Print the data exactly as written, line for line, and leave its pictures behind.
━━━ Extracted records ━━━
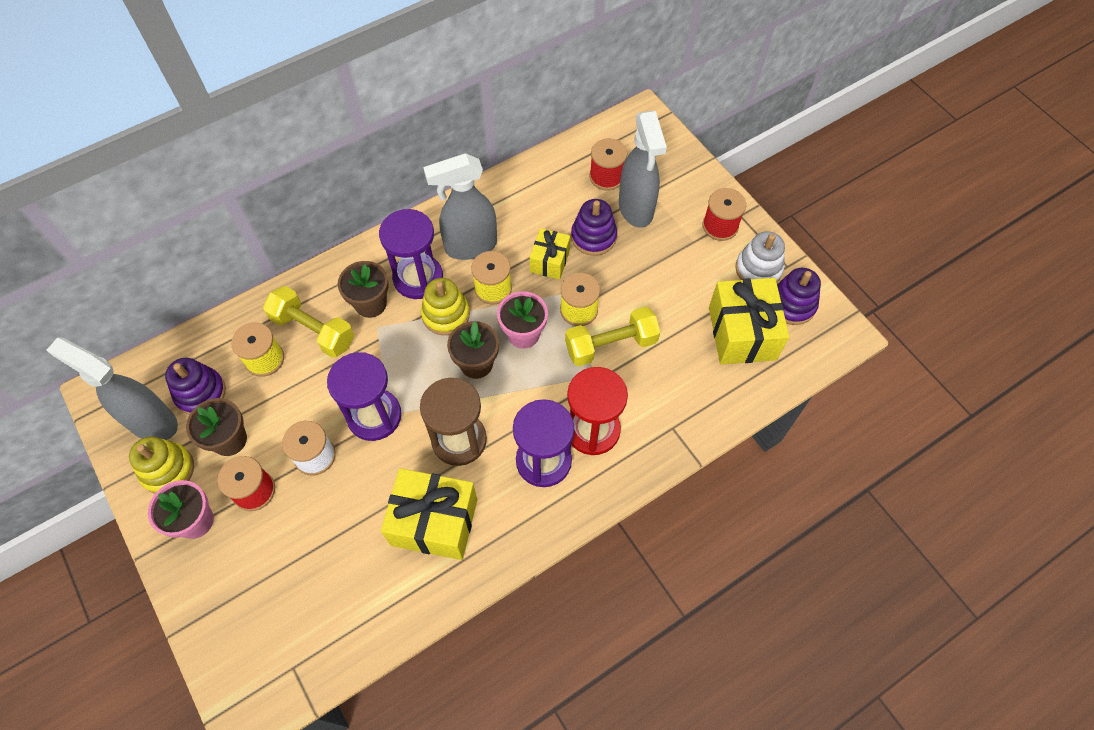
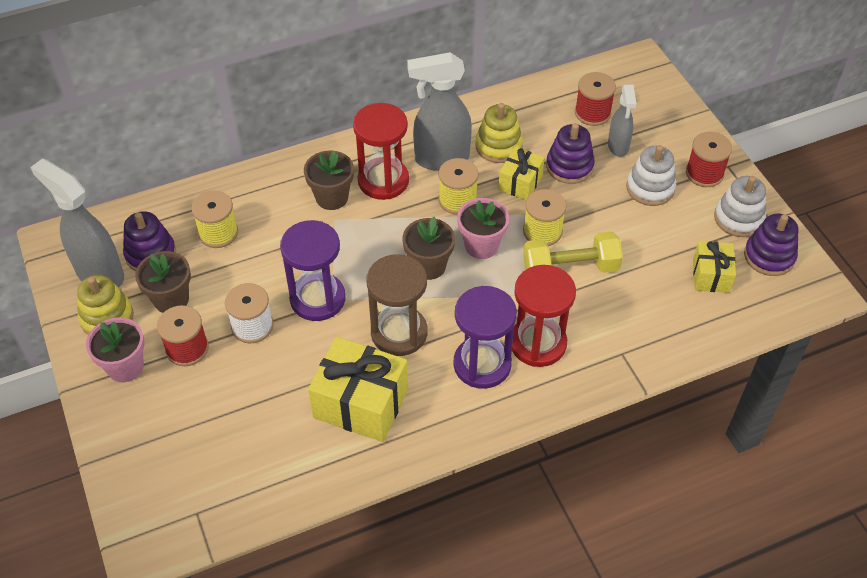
camera: 10 degrees right, 10 degrees down
(313, 330) = (270, 214): yellow dumbbell -> none
(418, 278) = (383, 181): purple hourglass -> red hourglass
(446, 314) = (405, 217): yellow stacking toy -> yellow stacking toy (498, 146)
(636, 209) = (618, 146): grey spray bottle -> grey spray bottle, size x0.60
(672, 249) = (650, 188): none -> white stacking toy
(742, 333) = (711, 275): yellow gift -> yellow gift, size x0.57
━━━
## Solution for this task
camera: 10 degrees right, 10 degrees down
(313, 330) = (270, 214): yellow dumbbell -> none
(418, 278) = (383, 181): purple hourglass -> red hourglass
(446, 314) = (405, 217): yellow stacking toy -> yellow stacking toy (498, 146)
(636, 209) = (618, 146): grey spray bottle -> grey spray bottle, size x0.60
(672, 249) = (650, 188): none -> white stacking toy
(742, 333) = (711, 275): yellow gift -> yellow gift, size x0.57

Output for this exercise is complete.